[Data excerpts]
>>>

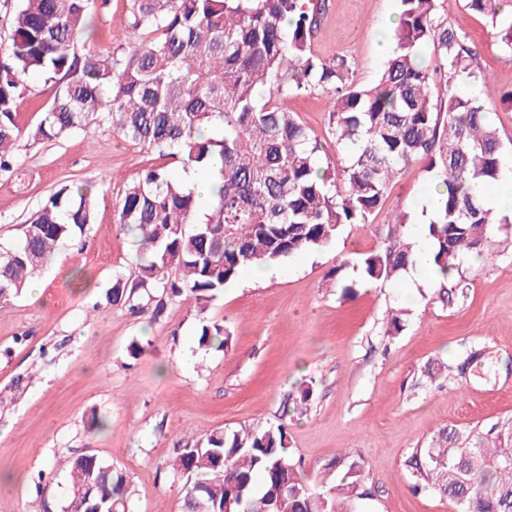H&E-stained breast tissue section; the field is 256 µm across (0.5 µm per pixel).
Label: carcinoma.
Here are the masks:
<instances>
[{"mask_svg":"<svg viewBox=\"0 0 512 512\" xmlns=\"http://www.w3.org/2000/svg\"><path fill=\"white\" fill-rule=\"evenodd\" d=\"M89 0H0L12 11L0 45V173L13 171L22 130L17 104L27 79L55 88L28 133L55 141L106 122L125 140L176 159L187 171L220 179L204 218L181 180L153 169L115 204L116 223L135 233L142 254L132 278L113 279L112 303L133 314L163 313L192 296L200 312L253 266L278 265L331 246L347 224L380 211L400 167L428 160L433 215L426 237L441 279L437 299L466 297L462 268L483 256L501 220L472 193L502 180L509 159L480 96L465 89L482 73L466 34L448 26L438 0H399L384 69L355 85L347 58L311 50L325 0H129L125 28L139 35L115 50L81 45ZM482 16L493 46L512 61V0H465ZM332 94L329 134L336 157L315 133L278 106V97ZM218 133L204 136L203 129ZM92 192L54 190L23 226L0 241V308L24 292L58 244L93 222ZM408 215L383 246L355 259L363 284L398 280L415 265ZM175 270L178 277L171 278ZM224 347V325L202 324L198 345ZM512 432L448 435L409 461L415 487L430 481L458 512H512ZM172 471L190 488L182 512H355L367 497L362 462L343 454L320 488L299 474L285 427L214 431L177 452ZM70 512H128L124 473L94 454L75 459Z\"/></svg>","mask_w":512,"mask_h":512,"instance_id":"cac0c4a2","label":"carcinoma"}]
</instances>
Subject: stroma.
<instances>
[{
    "instance_id": "35a3bbf8",
    "label": "stroma",
    "mask_w": 512,
    "mask_h": 512,
    "mask_svg": "<svg viewBox=\"0 0 512 512\" xmlns=\"http://www.w3.org/2000/svg\"><path fill=\"white\" fill-rule=\"evenodd\" d=\"M449 25L468 34L485 75L477 92L512 152V62L492 44L483 17L464 0H441ZM129 0H91L95 47H112ZM398 0H326L311 39L326 60L353 61L366 85L383 69L380 49ZM16 121L35 127L54 88L29 77ZM281 107L320 138L328 136L330 97L280 98ZM18 172L0 176V238L10 240L63 184L94 190L95 220L59 246L36 272L40 293L25 292L0 310V512H67L72 460L94 454L121 469L132 512H180L186 480L170 463L179 447L205 434L285 426L300 472L317 482L339 455L361 458L371 496L360 512H456L436 489L416 493L409 460L416 449L444 448L449 432L512 430V251L497 246L466 265L467 296L448 308L435 289L412 298L407 279L357 288L342 297L330 273L342 259L379 249L395 215L423 218L418 202L431 180L424 160L401 167L383 208L344 226L336 243L291 257L270 276L227 285L207 311L189 296L158 320L107 299L115 275L136 268L134 236L115 222L113 203L149 169L175 170L172 158L126 141L109 124L59 141L21 138ZM405 326L390 338L394 309ZM223 324L227 347L199 348L201 318ZM487 347L484 378L457 369L471 347ZM310 388L300 404L302 388ZM99 418L101 428L91 427Z\"/></svg>"
}]
</instances>
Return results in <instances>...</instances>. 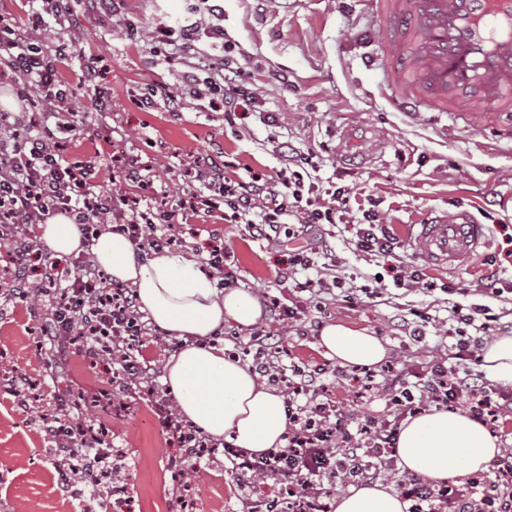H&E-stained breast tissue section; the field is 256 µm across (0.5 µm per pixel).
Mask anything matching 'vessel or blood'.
Returning <instances> with one entry per match:
<instances>
[{"label":"vessel or blood","mask_w":512,"mask_h":512,"mask_svg":"<svg viewBox=\"0 0 512 512\" xmlns=\"http://www.w3.org/2000/svg\"><path fill=\"white\" fill-rule=\"evenodd\" d=\"M382 38L372 63L386 99L405 112H448L466 121L480 99L484 126L512 112V0H364ZM384 136L359 123L340 140L371 157ZM427 261H470L487 239L467 211L422 225L416 236Z\"/></svg>","instance_id":"obj_1"}]
</instances>
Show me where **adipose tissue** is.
I'll return each instance as SVG.
<instances>
[{
  "label": "adipose tissue",
  "instance_id": "adipose-tissue-1",
  "mask_svg": "<svg viewBox=\"0 0 512 512\" xmlns=\"http://www.w3.org/2000/svg\"><path fill=\"white\" fill-rule=\"evenodd\" d=\"M39 240L60 259L89 253L112 282L133 286L139 310L153 326L183 340L165 366L164 380L184 422L255 454L284 445L288 420L280 391L260 382L249 366L203 343L224 320L255 324L263 314L258 298L241 288H218L191 258L164 253L137 259L129 239L112 229L86 240L65 214L40 225ZM318 345L343 368L373 366L388 354L381 337L336 323L321 328ZM500 451L497 437L481 423L437 408L403 420L396 442L403 471L433 483L481 470ZM406 509L400 495L381 483L351 489L334 502V512Z\"/></svg>",
  "mask_w": 512,
  "mask_h": 512
}]
</instances>
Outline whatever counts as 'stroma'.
Segmentation results:
<instances>
[{
  "label": "stroma",
  "instance_id": "obj_1",
  "mask_svg": "<svg viewBox=\"0 0 512 512\" xmlns=\"http://www.w3.org/2000/svg\"><path fill=\"white\" fill-rule=\"evenodd\" d=\"M188 5L189 0H120L117 16L108 18L85 13L82 0H75L78 19L73 25L63 30L50 20L37 33L51 49L60 39L72 42L73 56L56 63L82 126L66 152L93 165L96 194L111 195L115 156H138L150 163L152 182L144 195L151 202L181 194L180 172L190 157L220 153L239 168L272 173L281 167L279 144L310 149L317 155L315 175L323 189H348L350 215L374 210L402 241L404 261L419 259L418 247L407 234L409 225L459 208L487 224L488 244L469 263L452 268L429 265L425 273L435 283L453 281L463 287L498 279L505 293L484 297L483 302L503 321H512V256L505 254L500 230L504 224L512 228V140L476 122L464 124L438 112L411 116L387 102L379 93L381 75L369 64L378 46L361 0H220L224 40L266 102L265 111L246 113L236 130L225 129L223 113L206 110L178 71L156 64L150 52L153 30L163 23H183ZM131 22L139 31L134 40L127 35ZM83 55L100 62L95 82L83 80ZM145 87L178 92L181 109L140 111L132 99ZM23 89L19 75L0 64V96H9L7 110H23L28 118L45 121L48 104L42 94L32 92L23 102L18 98ZM99 97L108 100V111L92 109ZM357 120L375 125L388 141L371 161L350 164L339 157L342 145L336 131ZM216 227L224 233L237 287L254 293L262 305L295 293V281L305 280L302 272L293 280L284 276L295 244L254 237L246 225L224 223L217 213H199L180 226L173 253L203 260L207 231ZM327 231L340 264L325 270L324 276L341 280V287L331 288L319 300L297 293V321L267 313L244 329L224 321L225 336L218 346L232 348L231 333L246 338L265 330L279 336L287 350L280 364L324 368L329 361L317 345L319 330L336 323L374 331L387 343L388 363L422 371L442 334L454 326L451 301L438 291L426 294L392 286L366 295L364 289L373 286L375 276L385 275V265L359 256L344 224L329 225ZM9 266L7 256L0 254V379L23 373L31 387L23 406L0 389V512H101L89 498H60L51 452L55 442L39 422L58 396L83 391L88 394L82 402L84 414L108 428L113 447L127 451L123 475L132 512H171L180 490L169 461L179 449L161 428L151 404L130 397L125 409L116 413L96 407L92 395L111 391L112 369L89 366L80 355H69L64 370L51 369L52 354L39 345L43 304L10 296ZM349 292L355 296L351 304L344 300ZM413 308L431 316L425 339L390 326L395 314ZM364 380L363 370H345L335 380V396L357 414L383 413V401L364 398ZM193 480L197 494L192 512H238L242 491L225 471L223 449L202 459Z\"/></svg>",
  "mask_w": 512,
  "mask_h": 512
}]
</instances>
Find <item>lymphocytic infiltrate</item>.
<instances>
[{"label": "lymphocytic infiltrate", "mask_w": 512, "mask_h": 512, "mask_svg": "<svg viewBox=\"0 0 512 512\" xmlns=\"http://www.w3.org/2000/svg\"><path fill=\"white\" fill-rule=\"evenodd\" d=\"M71 15L69 0H36L26 27L0 21V63L34 87L52 93L55 100L50 128L29 125L16 113L0 111V243L8 242L7 255L18 270H37L36 284L45 301L43 334L58 359L76 352L90 363L115 365L113 384L127 392L146 388L165 431L182 448L191 449L192 460L198 461L215 443L179 421L169 394L155 389V374L142 354L150 334L134 292L107 282L90 260L79 257L67 267L34 249L38 226L60 213L84 227L94 219L111 218L115 231L132 241L140 257L161 252L175 238L168 210L158 209L150 218L141 210L138 197L88 196L85 186L90 165L69 161L61 152L63 142L76 136L77 126L65 106L67 91L34 34L46 18L63 23ZM204 37L223 39L224 29L199 20L160 26L152 33L151 53L158 63L179 69L184 80L204 86L208 108L223 113L225 123L231 125L238 114L258 111L261 103L249 89L250 76L241 64L228 52L221 56L205 53L199 46ZM283 158L282 168L269 178L230 174L228 167L208 156L193 160L185 177L200 189L181 201L183 218L203 210L220 212L225 223L249 221L251 230L264 237L280 233L285 217L292 216L311 250L331 257L332 249L320 228L346 212L345 191L338 188L322 194L311 174L316 167L312 153L292 148ZM351 234L356 252L383 259L394 286L426 292L438 289L458 296L452 319L473 333L467 340L437 349L424 374L412 379L398 374L378 386L377 394L386 400L392 420L375 416L355 420L335 402H323L311 394L289 398L286 403V446L256 456L225 444L224 462L245 490L241 512H331L330 487L337 472H344L355 483L384 478L385 457L395 444L398 420L429 406L461 407L472 416L485 412L499 418L512 413V391L485 389L472 369L491 336L501 329L499 315L469 301L471 295H487V286L461 288L452 282L441 286L428 282L421 266L399 259L396 239L372 211L363 212ZM57 429L65 430L71 452L90 455L112 448L111 441L93 425L74 421L70 413L57 412L45 421L46 433ZM261 478L291 488L292 498L283 510H275L266 497L252 496L251 489ZM397 488L408 504L407 512H512V468L485 472L479 480L459 477L440 490L406 473Z\"/></svg>", "instance_id": "lymphocytic-infiltrate-1"}]
</instances>
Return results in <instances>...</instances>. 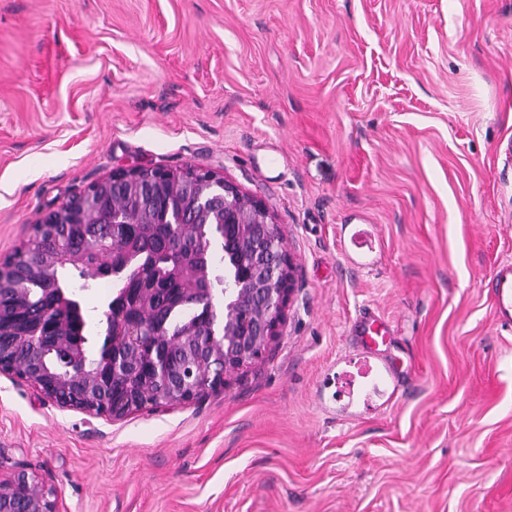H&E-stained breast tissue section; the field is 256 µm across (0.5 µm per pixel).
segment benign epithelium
<instances>
[{
    "label": "benign epithelium",
    "instance_id": "7a95c632",
    "mask_svg": "<svg viewBox=\"0 0 512 512\" xmlns=\"http://www.w3.org/2000/svg\"><path fill=\"white\" fill-rule=\"evenodd\" d=\"M135 193L149 208L125 212L112 206V238L77 253L64 246L56 263L84 266L125 282L105 312L104 356L87 368L86 339L62 322L43 333L36 316L21 335L13 318L21 317L27 288L19 280L0 289V374L35 385L47 399L90 416L114 420L153 407L184 405L224 388L227 376L259 359L278 335L293 292L295 264L279 225L265 203L211 171L130 168L112 171L84 193L47 212L37 237H55L62 224H99L103 201ZM184 224L201 237L224 242L233 278L224 291L210 288L212 269L205 254L189 264L176 260L159 278L183 287L161 298L156 282L142 266L138 227ZM135 282L136 288L128 287ZM189 305L198 317L179 334L165 332L166 307ZM0 512H60L52 488L19 471L0 478Z\"/></svg>",
    "mask_w": 512,
    "mask_h": 512
}]
</instances>
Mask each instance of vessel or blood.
<instances>
[{"mask_svg": "<svg viewBox=\"0 0 512 512\" xmlns=\"http://www.w3.org/2000/svg\"><path fill=\"white\" fill-rule=\"evenodd\" d=\"M489 288L497 322L505 327L512 326V261L498 263L491 272ZM354 330L358 348L363 354L365 372L376 373L384 384L398 385L402 371L396 359L387 352L394 341L385 322L374 315L372 310L362 309Z\"/></svg>", "mask_w": 512, "mask_h": 512, "instance_id": "vessel-or-blood-1", "label": "vessel or blood"}]
</instances>
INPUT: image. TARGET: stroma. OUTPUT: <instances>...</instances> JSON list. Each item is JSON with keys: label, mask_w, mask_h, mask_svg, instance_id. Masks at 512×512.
I'll return each instance as SVG.
<instances>
[{"label": "stroma", "mask_w": 512, "mask_h": 512, "mask_svg": "<svg viewBox=\"0 0 512 512\" xmlns=\"http://www.w3.org/2000/svg\"><path fill=\"white\" fill-rule=\"evenodd\" d=\"M216 172L296 263L224 389L120 420L0 375V476L62 512H512V0H0V259L117 168ZM374 243L355 266L343 227ZM112 279L78 291L99 353ZM387 320L384 406L352 325ZM489 288L495 318L501 326H512V261L498 263L491 272Z\"/></svg>", "instance_id": "1"}]
</instances>
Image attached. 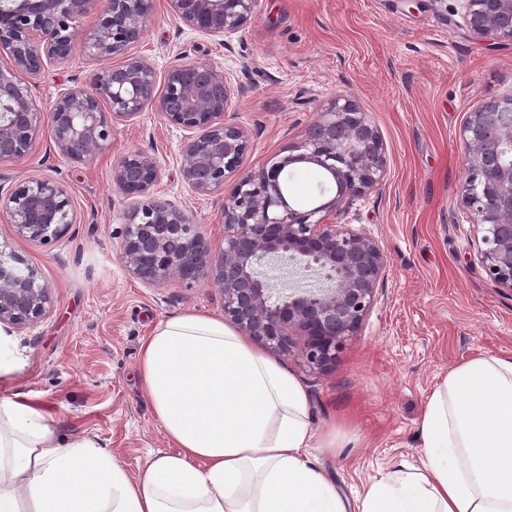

<<<

WHAT YOU NEED TO DO:
Return every line holding the word "adipose" from the records.

RESPONSE:
Show me where **adipose tissue** is.
  "label": "adipose tissue",
  "instance_id": "adipose-tissue-1",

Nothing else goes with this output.